Repeat back every line of the data, exactly.

[Coordinate-based change listings]
----

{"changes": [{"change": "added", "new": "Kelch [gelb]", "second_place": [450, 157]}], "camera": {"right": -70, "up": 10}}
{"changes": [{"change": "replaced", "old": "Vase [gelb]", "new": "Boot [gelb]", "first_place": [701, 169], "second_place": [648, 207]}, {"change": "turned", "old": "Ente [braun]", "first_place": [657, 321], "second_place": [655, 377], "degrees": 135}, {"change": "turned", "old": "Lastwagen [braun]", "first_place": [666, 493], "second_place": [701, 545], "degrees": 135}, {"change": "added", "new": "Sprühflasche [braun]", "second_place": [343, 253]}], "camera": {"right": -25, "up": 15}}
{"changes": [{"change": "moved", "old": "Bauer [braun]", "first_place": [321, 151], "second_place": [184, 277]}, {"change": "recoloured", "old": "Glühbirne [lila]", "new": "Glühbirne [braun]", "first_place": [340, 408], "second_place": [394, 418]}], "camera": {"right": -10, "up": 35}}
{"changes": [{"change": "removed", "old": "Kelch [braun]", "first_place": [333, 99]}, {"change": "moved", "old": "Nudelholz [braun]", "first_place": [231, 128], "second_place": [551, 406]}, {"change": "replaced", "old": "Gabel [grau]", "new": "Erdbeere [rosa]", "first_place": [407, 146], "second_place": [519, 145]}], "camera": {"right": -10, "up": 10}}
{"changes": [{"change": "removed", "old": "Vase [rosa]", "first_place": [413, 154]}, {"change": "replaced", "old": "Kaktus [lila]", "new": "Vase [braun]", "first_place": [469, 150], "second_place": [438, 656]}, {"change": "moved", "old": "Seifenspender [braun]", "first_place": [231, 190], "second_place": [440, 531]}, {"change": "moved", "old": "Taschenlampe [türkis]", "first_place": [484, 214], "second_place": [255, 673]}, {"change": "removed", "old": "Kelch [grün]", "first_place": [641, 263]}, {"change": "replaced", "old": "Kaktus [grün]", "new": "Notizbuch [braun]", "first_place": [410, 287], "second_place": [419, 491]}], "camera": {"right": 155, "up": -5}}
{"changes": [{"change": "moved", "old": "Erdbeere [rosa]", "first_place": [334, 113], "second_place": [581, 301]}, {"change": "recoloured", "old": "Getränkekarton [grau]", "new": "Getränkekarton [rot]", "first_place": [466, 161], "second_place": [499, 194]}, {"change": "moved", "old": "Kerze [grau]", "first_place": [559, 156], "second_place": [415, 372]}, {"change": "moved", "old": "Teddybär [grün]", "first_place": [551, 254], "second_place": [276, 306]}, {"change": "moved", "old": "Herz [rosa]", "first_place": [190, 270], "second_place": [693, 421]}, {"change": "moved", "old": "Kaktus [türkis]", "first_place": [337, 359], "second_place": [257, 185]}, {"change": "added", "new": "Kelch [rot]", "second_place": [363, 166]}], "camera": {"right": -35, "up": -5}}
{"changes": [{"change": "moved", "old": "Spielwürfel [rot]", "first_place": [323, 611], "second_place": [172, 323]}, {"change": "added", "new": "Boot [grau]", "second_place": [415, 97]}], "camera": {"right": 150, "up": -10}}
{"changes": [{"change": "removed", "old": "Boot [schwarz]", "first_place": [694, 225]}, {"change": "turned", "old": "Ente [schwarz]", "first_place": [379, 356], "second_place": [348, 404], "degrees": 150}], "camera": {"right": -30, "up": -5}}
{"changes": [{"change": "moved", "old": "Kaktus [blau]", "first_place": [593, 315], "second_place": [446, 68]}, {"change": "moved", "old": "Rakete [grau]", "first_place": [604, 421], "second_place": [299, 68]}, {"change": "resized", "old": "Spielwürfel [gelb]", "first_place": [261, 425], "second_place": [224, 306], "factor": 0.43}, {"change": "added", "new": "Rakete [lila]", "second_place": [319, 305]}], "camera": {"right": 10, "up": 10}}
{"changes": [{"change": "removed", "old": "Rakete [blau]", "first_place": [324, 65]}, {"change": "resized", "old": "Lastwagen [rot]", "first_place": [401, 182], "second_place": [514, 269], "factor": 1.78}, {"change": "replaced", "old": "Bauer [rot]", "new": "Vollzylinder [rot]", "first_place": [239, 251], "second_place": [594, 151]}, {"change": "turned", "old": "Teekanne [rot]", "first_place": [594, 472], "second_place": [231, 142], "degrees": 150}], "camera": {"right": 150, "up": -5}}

----

:: EXPECTED ANSWER ::
{"changes": [{"change": "added", "new": "Kelch [gelb]", "second_place": [450, 157]}], "camera": {"right": -70, "up": 10}}
{"changes": [{"change": "replaced", "old": "Vase [gelb]", "new": "Boot [gelb]", "first_place": [701, 169], "second_place": [648, 207]}, {"change": "turned", "old": "Ente [braun]", "first_place": [657, 321], "second_place": [655, 377], "degrees": 135}, {"change": "turned", "old": "Lastwagen [braun]", "first_place": [666, 493], "second_place": [701, 545], "degrees": 135}, {"change": "added", "new": "Sprühflasche [braun]", "second_place": [343, 253]}], "camera": {"right": -25, "up": 15}}
{"changes": [{"change": "moved", "old": "Bauer [braun]", "first_place": [321, 151], "second_place": [184, 277]}, {"change": "recoloured", "old": "Glühbirne [lila]", "new": "Glühbirne [braun]", "first_place": [340, 408], "second_place": [394, 418]}], "camera": {"right": -10, "up": 35}}
{"changes": [{"change": "removed", "old": "Kelch [braun]", "first_place": [333, 99]}, {"change": "moved", "old": "Nudelholz [braun]", "first_place": [231, 128], "second_place": [551, 406]}, {"change": "replaced", "old": "Gabel [grau]", "new": "Erdbeere [rosa]", "first_place": [407, 146], "second_place": [519, 145]}], "camera": {"right": -10, "up": 10}}
{"changes": [{"change": "removed", "old": "Vase [rosa]", "first_place": [413, 154]}, {"change": "replaced", "old": "Kaktus [lila]", "new": "Vase [braun]", "first_place": [469, 150], "second_place": [438, 656]}, {"change": "moved", "old": "Seifenspender [braun]", "first_place": [231, 190], "second_place": [440, 531]}, {"change": "moved", "old": "Taschenlampe [türkis]", "first_place": [484, 214], "second_place": [255, 673]}, {"change": "removed", "old": "Kelch [grün]", "first_place": [641, 263]}, {"change": "replaced", "old": "Kaktus [grün]", "new": "Notizbuch [braun]", "first_place": [410, 287], "second_place": [419, 491]}], "camera": {"right": 155, "up": -5}}
{"changes": [{"change": "moved", "old": "Erdbeere [rosa]", "first_place": [334, 113], "second_place": [581, 301]}, {"change": "recoloured", "old": "Getränkekarton [grau]", "new": "Getränkekarton [rot]", "first_place": [466, 161], "second_place": [499, 194]}, {"change": "moved", "old": "Kerze [grau]", "first_place": [559, 156], "second_place": [415, 372]}, {"change": "moved", "old": "Teddybär [grün]", "first_place": [551, 254], "second_place": [276, 306]}, {"change": "moved", "old": "Herz [rosa]", "first_place": [190, 270], "second_place": [693, 421]}, {"change": "moved", "old": "Kaktus [türkis]", "first_place": [337, 359], "second_place": [257, 185]}, {"change": "added", "new": "Kelch [rot]", "second_place": [363, 166]}], "camera": {"right": -35, "up": -5}}
{"changes": [{"change": "moved", "old": "Spielwürfel [rot]", "first_place": [323, 611], "second_place": [172, 323]}, {"change": "added", "new": "Boot [grau]", "second_place": [415, 97]}], "camera": {"right": 150, "up": -10}}
{"changes": [{"change": "removed", "old": "Boot [schwarz]", "first_place": [694, 225]}, {"change": "turned", "old": "Ente [schwarz]", "first_place": [379, 356], "second_place": [348, 404], "degrees": 150}], "camera": {"right": -30, "up": -5}}
{"changes": [{"change": "moved", "old": "Kaktus [blau]", "first_place": [593, 315], "second_place": [446, 68]}, {"change": "moved", "old": "Rakete [grau]", "first_place": [604, 421], "second_place": [299, 68]}, {"change": "resized", "old": "Spielwürfel [gelb]", "first_place": [261, 425], "second_place": [224, 306], "factor": 0.43}, {"change": "added", "new": "Rakete [lila]", "second_place": [319, 305]}], "camera": {"right": 10, "up": 10}}
{"changes": [{"change": "removed", "old": "Rakete [blau]", "first_place": [324, 65]}, {"change": "resized", "old": "Lastwagen [rot]", "first_place": [401, 182], "second_place": [514, 269], "factor": 1.78}, {"change": "replaced", "old": "Bauer [rot]", "new": "Vollzylinder [rot]", "first_place": [239, 251], "second_place": [594, 151]}, {"change": "turned", "old": "Teekanne [rot]", "first_place": [594, 472], "second_place": [231, 142], "degrees": 150}], "camera": {"right": 150, "up": -5}}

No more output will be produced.